──────── EXERCISE DATA ────────
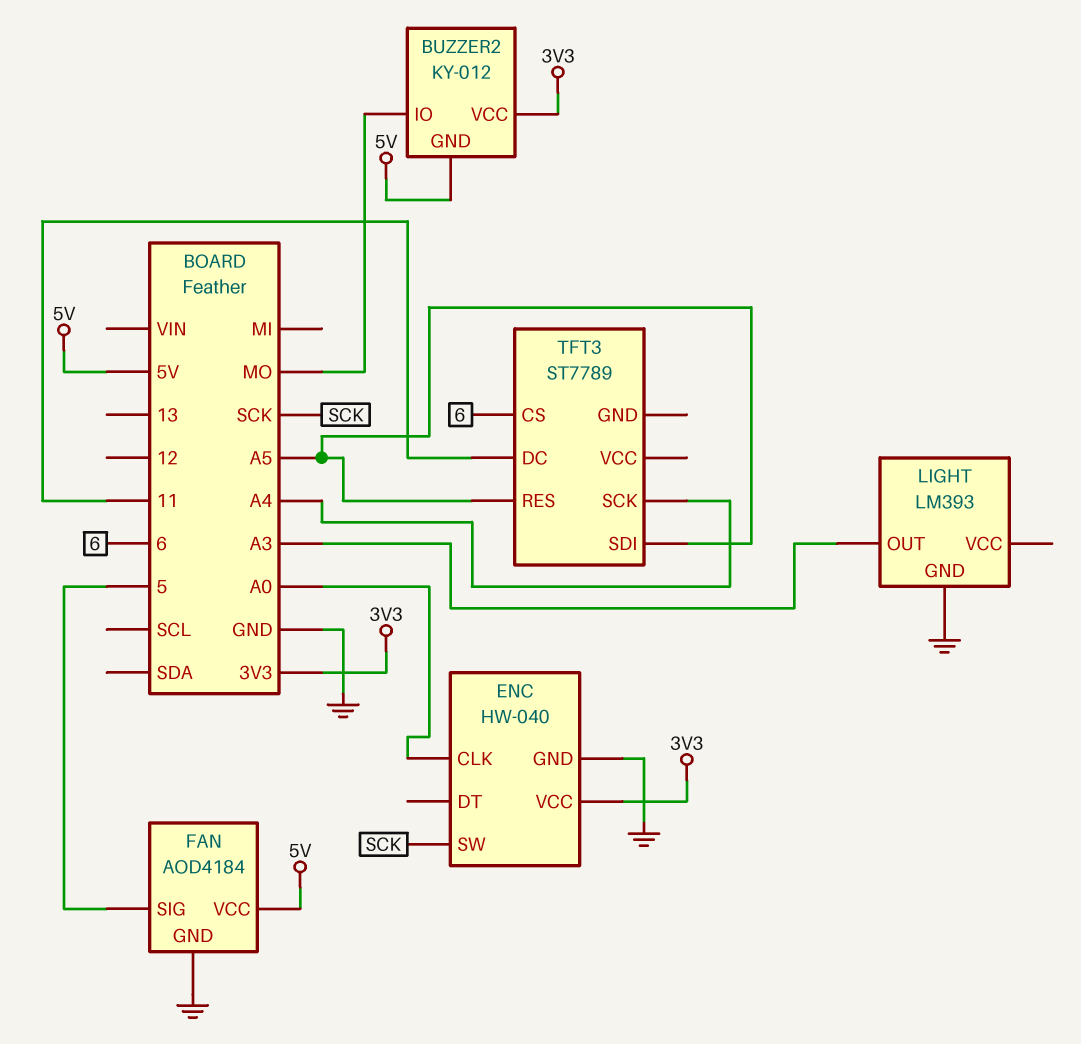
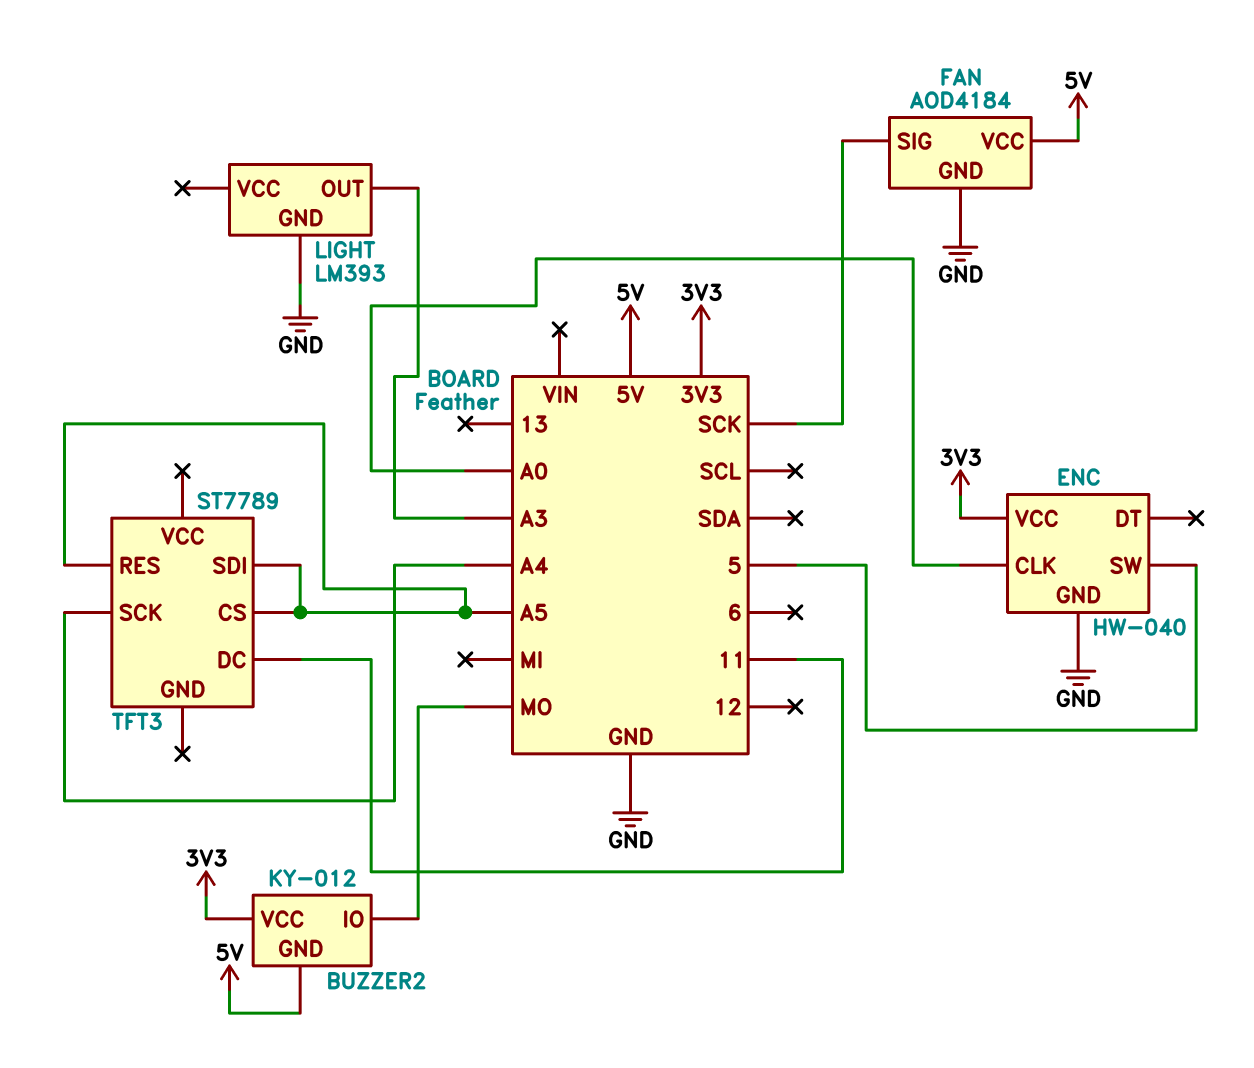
ENC pin SW: SCK -> 5
FAN pin SIG: 5 -> SCK
TFT3 pin CS: 6 -> A5

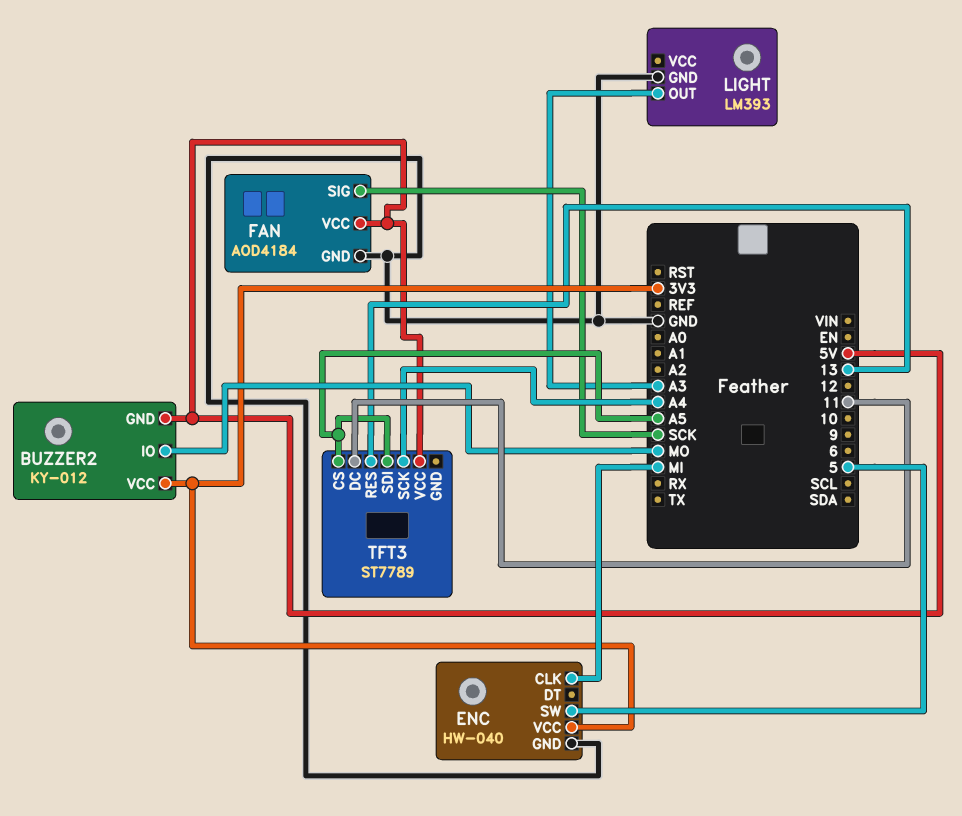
ENC pin CLK: A0 -> MI
TFT3 pin RES: A5 -> 13
TFT3 pin VCC: none -> 5V

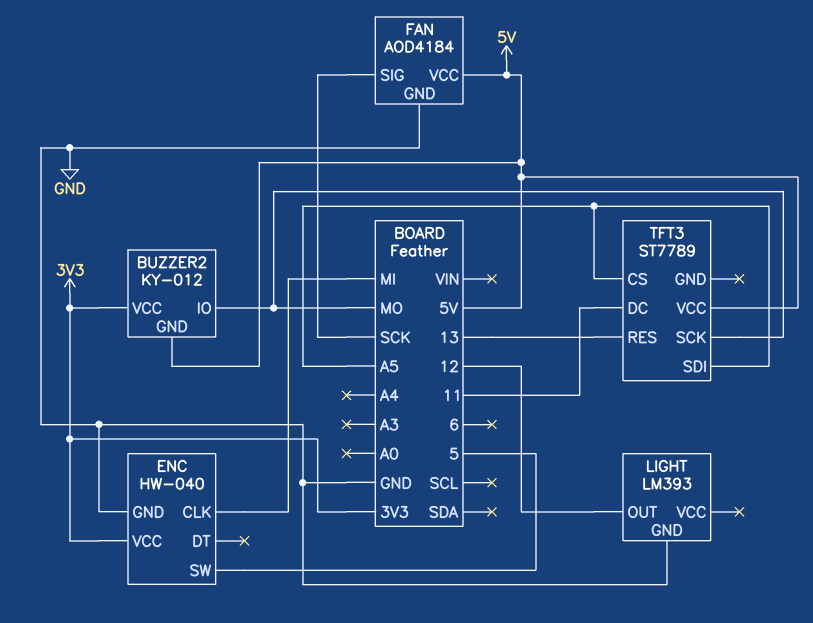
LIGHT pin OUT: A3 -> 12
TFT3 pin SCK: A4 -> MO

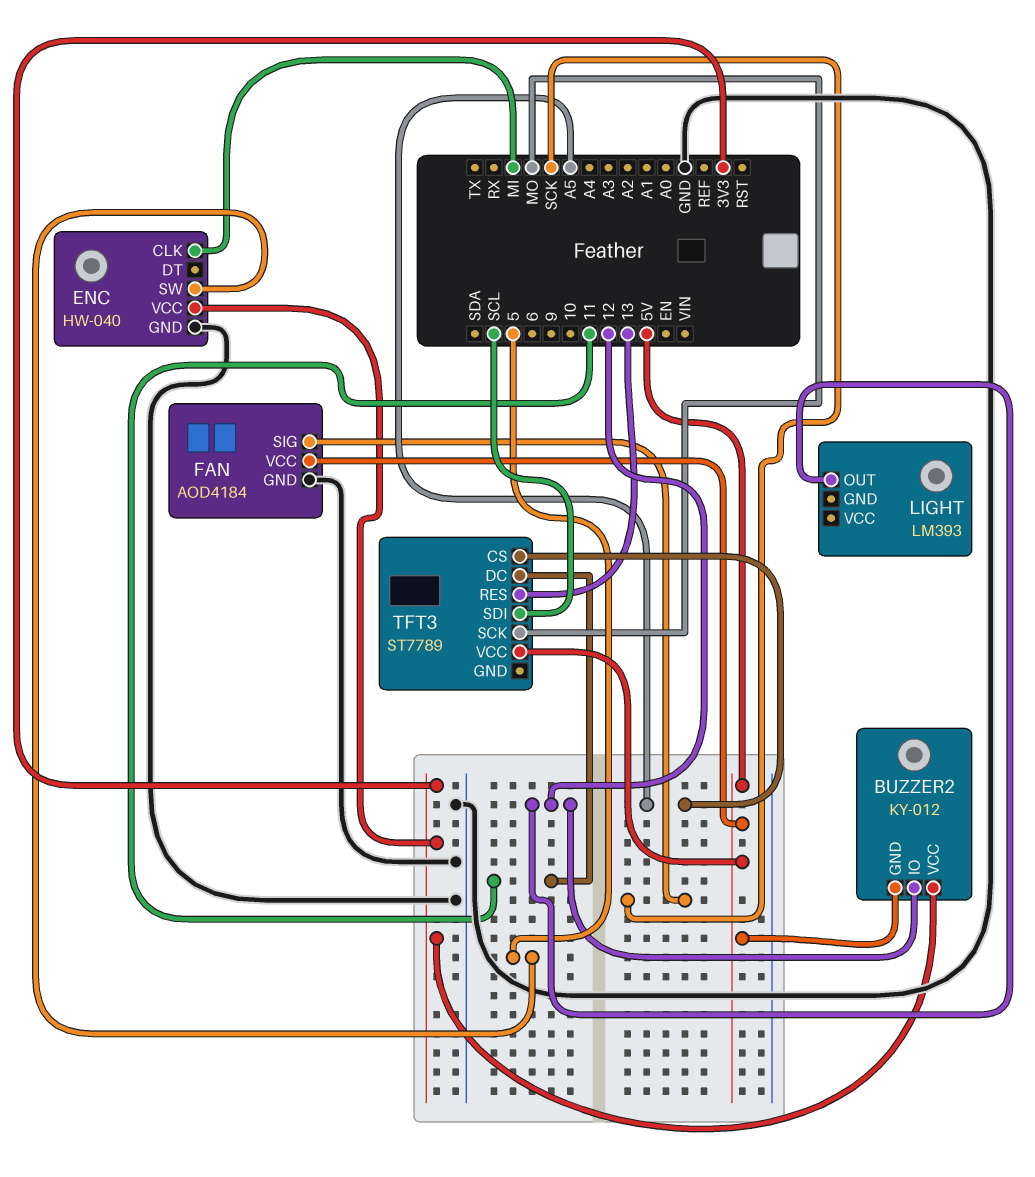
BUZZER2 pin IO: MO -> 12
LIGHT pin GND: GND -> none
TFT3 pin SDI: A5 -> SCL

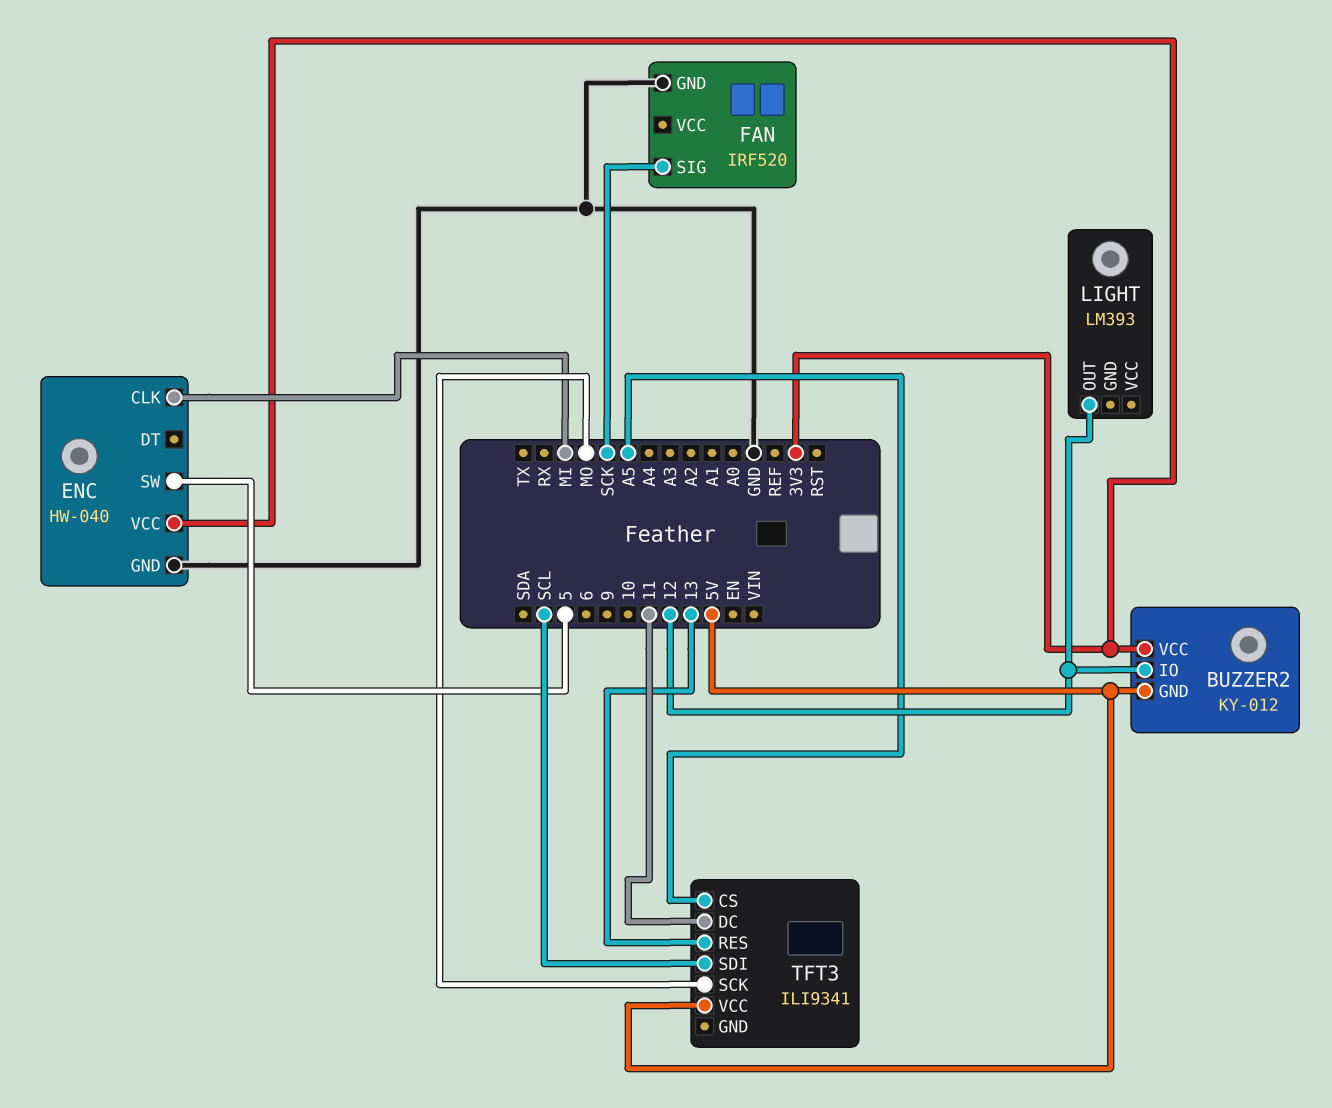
FAN: AOD4184 -> IRF520
FAN pin VCC: 5V -> none
TFT3: ST7789 -> ILI9341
────────
- **ACTIVITY**
Set down the material exactly, every line of it, except for the pictures.

- **FINAL ANSWER**
ENC pin SW: SCK -> 5
FAN pin SIG: 5 -> SCK
TFT3 pin CS: 6 -> A5

ENC pin CLK: A0 -> MI
TFT3 pin RES: A5 -> 13
TFT3 pin VCC: none -> 5V

LIGHT pin OUT: A3 -> 12
TFT3 pin SCK: A4 -> MO

BUZZER2 pin IO: MO -> 12
LIGHT pin GND: GND -> none
TFT3 pin SDI: A5 -> SCL

FAN: AOD4184 -> IRF520
FAN pin VCC: 5V -> none
TFT3: ST7789 -> ILI9341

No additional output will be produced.